ACTION ITEM: Go to the line below containing "(100, 298) = (233, 479): none" and print exactly from there through the line containing "camera: 65 degrees left, 25 degrees up", both included. Print nothing else.
(Beginning of GIVEN INFORMATION)
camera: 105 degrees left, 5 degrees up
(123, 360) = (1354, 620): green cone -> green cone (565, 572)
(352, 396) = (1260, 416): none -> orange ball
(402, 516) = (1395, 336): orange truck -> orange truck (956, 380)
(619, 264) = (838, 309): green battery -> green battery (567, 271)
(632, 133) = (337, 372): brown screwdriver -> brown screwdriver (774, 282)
(End of GIVEN INFORMATION)
(Beginning of GIVEN INFORMATION)
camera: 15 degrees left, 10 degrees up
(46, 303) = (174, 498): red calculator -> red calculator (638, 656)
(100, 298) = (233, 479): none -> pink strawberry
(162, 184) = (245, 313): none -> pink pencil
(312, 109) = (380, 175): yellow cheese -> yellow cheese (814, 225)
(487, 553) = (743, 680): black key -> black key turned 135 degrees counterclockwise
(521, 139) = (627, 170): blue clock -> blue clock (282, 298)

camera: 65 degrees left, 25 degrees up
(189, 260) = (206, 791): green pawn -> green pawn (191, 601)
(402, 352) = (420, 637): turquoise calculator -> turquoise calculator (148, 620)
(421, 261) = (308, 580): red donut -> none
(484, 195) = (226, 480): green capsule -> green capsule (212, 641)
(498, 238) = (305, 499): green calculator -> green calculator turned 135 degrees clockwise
(End of GIVEN INFORMATION)
TASK ANSWER:
(100, 298) = (233, 479): none -> pink strawberry
(162, 184) = (245, 313): none -> pink pencil
(312, 109) = (380, 175): yellow cheese -> yellow cheese (814, 225)
(487, 553) = (743, 680): black key -> black key turned 135 degrees counterclockwise
(521, 139) = (627, 170): blue clock -> blue clock (282, 298)

camera: 65 degrees left, 25 degrees up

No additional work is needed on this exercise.